Problem description:
Replace "Team" with "Club" everywhere in the lines below, leaving everything else unchanged. Omit the pictures from your answer.

(Page and screen pointing data)
◆ ◆ ◆ ◆ ◆ ◆ ◆

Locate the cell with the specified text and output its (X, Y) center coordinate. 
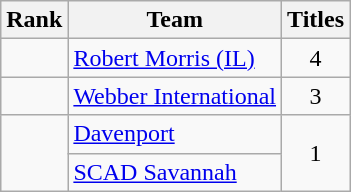
Webber International (175, 96)
Robert Morris (IL) (175, 58)
4 (316, 58)
SCAD Savannah (175, 172)
Team (175, 20)
1 (316, 153)
Davenport (175, 134)
3 (316, 96)
Titles (316, 20)
Rank (34, 20)
Identify which cell holds the provided text, then report its (X, Y) central coordinate. 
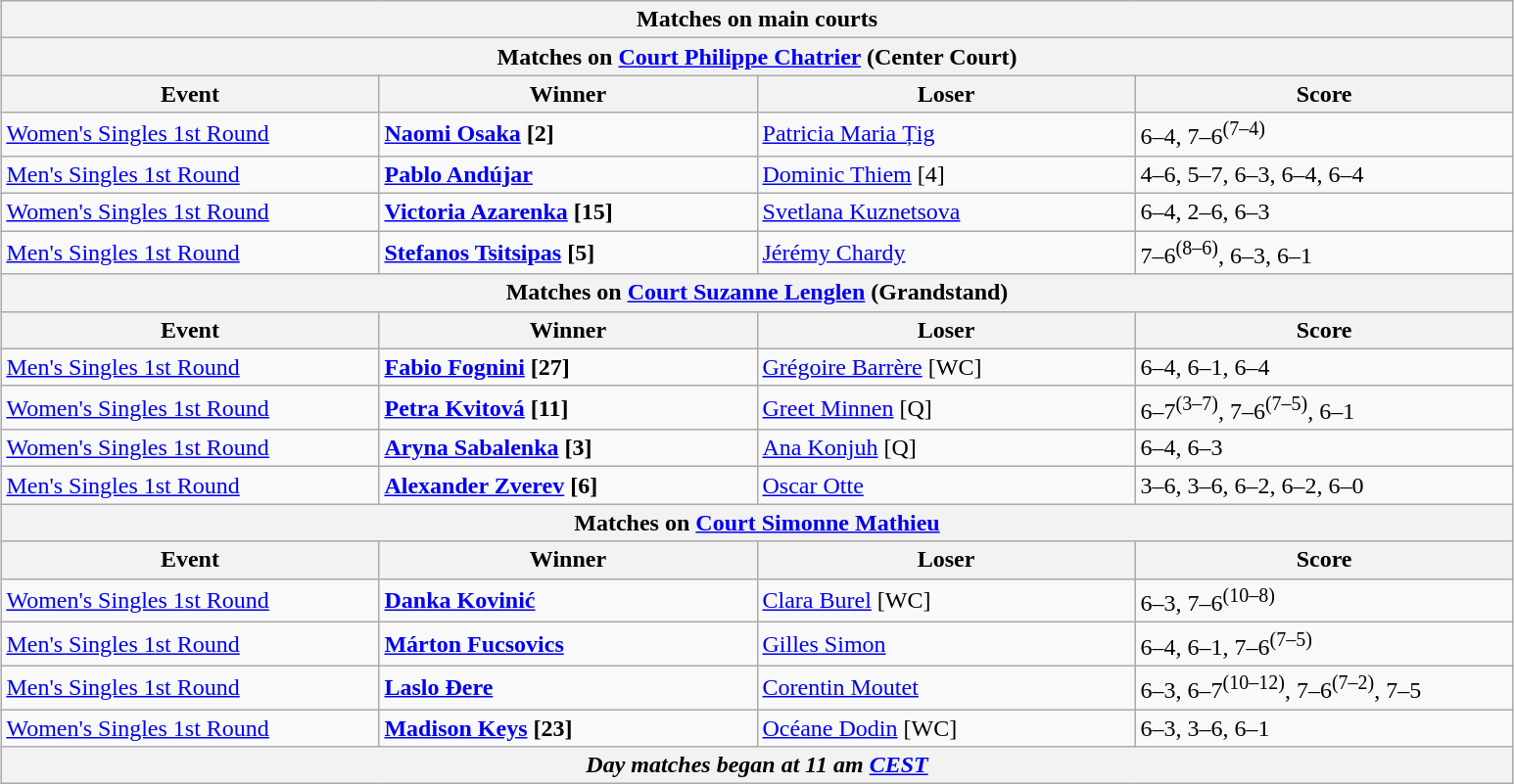
Laslo Đere (568, 687)
Matches on main courts (757, 20)
Ana Konjuh [Q] (946, 449)
Dominic Thiem [4] (946, 174)
Gilles Simon (946, 644)
Naomi Osaka [2] (568, 135)
Greet Minnen [Q] (946, 407)
Petra Kvitová [11] (568, 407)
Stefanos Tsitsipas [5] (568, 253)
3–6, 3–6, 6–2, 6–2, 6–0 (1324, 486)
Danka Kovinić (568, 601)
Madison Keys [23] (568, 729)
Victoria Azarenka [15] (568, 213)
Márton Fucsovics (568, 644)
Alexander Zverev [6] (568, 486)
Matches on Court Philippe Chatrier (Center Court) (757, 57)
6–4, 6–1, 6–4 (1324, 367)
6–7(3–7), 7–6(7–5), 6–1 (1324, 407)
Matches on Court Simonne Mathieu (757, 523)
6–3, 3–6, 6–1 (1324, 729)
Pablo Andújar (568, 174)
4–6, 5–7, 6–3, 6–4, 6–4 (1324, 174)
Clara Burel [WC] (946, 601)
Grégoire Barrère [WC] (946, 367)
6–4, 2–6, 6–3 (1324, 213)
Jérémy Chardy (946, 253)
Matches on Court Suzanne Lenglen (Grandstand) (757, 293)
Day matches began at 11 am CEST (757, 766)
6–3, 7–6(10–8) (1324, 601)
6–4, 6–1, 7–6(7–5) (1324, 644)
Oscar Otte (946, 486)
Patricia Maria Țig (946, 135)
6–4, 6–3 (1324, 449)
Corentin Moutet (946, 687)
Svetlana Kuznetsova (946, 213)
Fabio Fognini [27] (568, 367)
Aryna Sabalenka [3] (568, 449)
6–4, 7–6(7–4) (1324, 135)
7–6(8–6), 6–3, 6–1 (1324, 253)
Océane Dodin [WC] (946, 729)
6–3, 6–7(10–12), 7–6(7–2), 7–5 (1324, 687)
Extract the (x, y) coordinate from the center of the cell holding the provided text.  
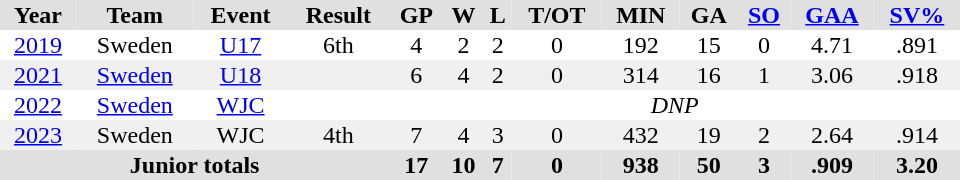
.909 (832, 165)
Team (135, 15)
SV% (917, 15)
SO (764, 15)
432 (641, 135)
17 (416, 165)
U18 (241, 75)
DNP (674, 105)
938 (641, 165)
U17 (241, 45)
50 (709, 165)
W (463, 15)
10 (463, 165)
4.71 (832, 45)
314 (641, 75)
1 (764, 75)
.891 (917, 45)
2.64 (832, 135)
15 (709, 45)
Result (338, 15)
Year (38, 15)
3.20 (917, 165)
16 (709, 75)
L (498, 15)
.914 (917, 135)
GAA (832, 15)
2019 (38, 45)
2022 (38, 105)
Junior totals (194, 165)
.918 (917, 75)
3.06 (832, 75)
MIN (641, 15)
19 (709, 135)
4th (338, 135)
GP (416, 15)
2023 (38, 135)
2021 (38, 75)
Event (241, 15)
192 (641, 45)
6 (416, 75)
GA (709, 15)
T/OT (557, 15)
6th (338, 45)
Return [x, y] of the center of cell containing provided text 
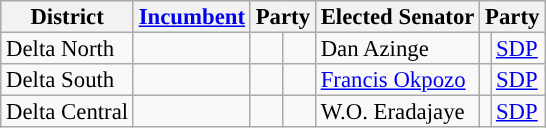
Incumbent [192, 17]
Francis Okpozo [397, 80]
W.O. Eradajaye [397, 112]
Dan Azinge [397, 49]
Delta South [68, 80]
District [68, 17]
Delta Central [68, 112]
Elected Senator [397, 17]
Delta North [68, 49]
Capture the cell that displays the provided text and extract its [X, Y] central coordinate. 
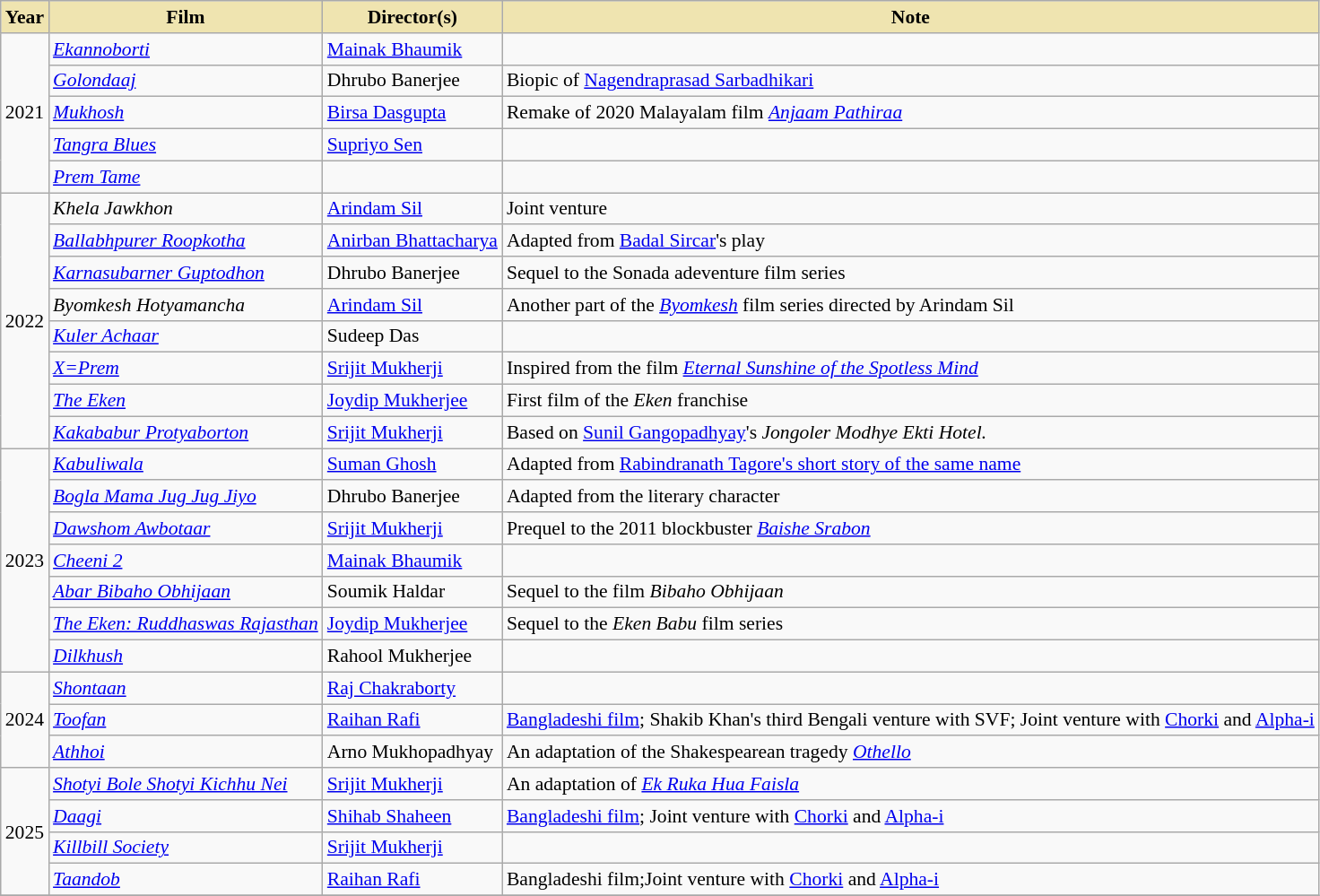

◆ ◆ ◆ ◆ ◆ ◆ ◆

Answer for the task:
Locate the cell with the specified text and output its (X, Y) center coordinate. 
Webber International (175, 96)
Robert Morris (IL) (175, 58)
4 (316, 58)
SCAD Savannah (175, 172)
Club (175, 20)
1 (316, 153)
Davenport (175, 134)
3 (316, 96)
Titles (316, 20)
Rank (34, 20)
Identify which cell holds the provided text, then report its (X, Y) central coordinate. 
Laslo Đere (568, 687)
Matches on main courts (757, 20)
Ana Konjuh [Q] (946, 449)
Dominic Thiem [4] (946, 174)
Gilles Simon (946, 644)
Naomi Osaka [2] (568, 135)
Greet Minnen [Q] (946, 407)
Petra Kvitová [11] (568, 407)
Stefanos Tsitsipas [5] (568, 253)
3–6, 3–6, 6–2, 6–2, 6–0 (1324, 486)
Danka Kovinić (568, 601)
Madison Keys [23] (568, 729)
Victoria Azarenka [15] (568, 213)
Márton Fucsovics (568, 644)
Alexander Zverev [6] (568, 486)
Matches on Court Philippe Chatrier (Center Court) (757, 57)
6–4, 6–1, 6–4 (1324, 367)
6–7(3–7), 7–6(7–5), 6–1 (1324, 407)
Matches on Court Simonne Mathieu (757, 523)
6–3, 3–6, 6–1 (1324, 729)
Pablo Andújar (568, 174)
4–6, 5–7, 6–3, 6–4, 6–4 (1324, 174)
Clara Burel [WC] (946, 601)
Grégoire Barrère [WC] (946, 367)
6–4, 2–6, 6–3 (1324, 213)
Jérémy Chardy (946, 253)
Matches on Court Suzanne Lenglen (Grandstand) (757, 293)
Day matches began at 11 am CEST (757, 766)
6–3, 7–6(10–8) (1324, 601)
6–4, 6–1, 7–6(7–5) (1324, 644)
Oscar Otte (946, 486)
Patricia Maria Țig (946, 135)
6–4, 6–3 (1324, 449)
Corentin Moutet (946, 687)
Svetlana Kuznetsova (946, 213)
Fabio Fognini [27] (568, 367)
Aryna Sabalenka [3] (568, 449)
6–4, 7–6(7–4) (1324, 135)
7–6(8–6), 6–3, 6–1 (1324, 253)
Océane Dodin [WC] (946, 729)
6–3, 6–7(10–12), 7–6(7–2), 7–5 (1324, 687)
Extract the (x, y) coordinate from the center of the cell holding the provided text.  
.909 (832, 165)
Club (135, 15)
SV% (917, 15)
SO (764, 15)
432 (641, 135)
17 (416, 165)
U18 (241, 75)
DNP (674, 105)
938 (641, 165)
U17 (241, 45)
50 (709, 165)
W (463, 15)
10 (463, 165)
4.71 (832, 45)
314 (641, 75)
1 (764, 75)
.891 (917, 45)
2.64 (832, 135)
15 (709, 45)
Result (338, 15)
Year (38, 15)
3.20 (917, 165)
16 (709, 75)
L (498, 15)
.914 (917, 135)
GAA (832, 15)
2019 (38, 45)
2022 (38, 105)
Junior totals (194, 165)
.918 (917, 75)
3.06 (832, 75)
MIN (641, 15)
19 (709, 135)
4th (338, 135)
GP (416, 15)
2023 (38, 135)
2021 (38, 75)
Event (241, 15)
192 (641, 45)
6 (416, 75)
GA (709, 15)
T/OT (557, 15)
6th (338, 45)
Return [x, y] of the center of cell containing provided text 
Incumbent [192, 17]
Francis Okpozo [397, 80]
W.O. Eradajaye [397, 112]
Dan Azinge [397, 49]
Delta South [68, 80]
District [68, 17]
Delta Central [68, 112]
Elected Senator [397, 17]
Delta North [68, 49]
Capture the cell that displays the provided text and extract its [X, Y] central coordinate. 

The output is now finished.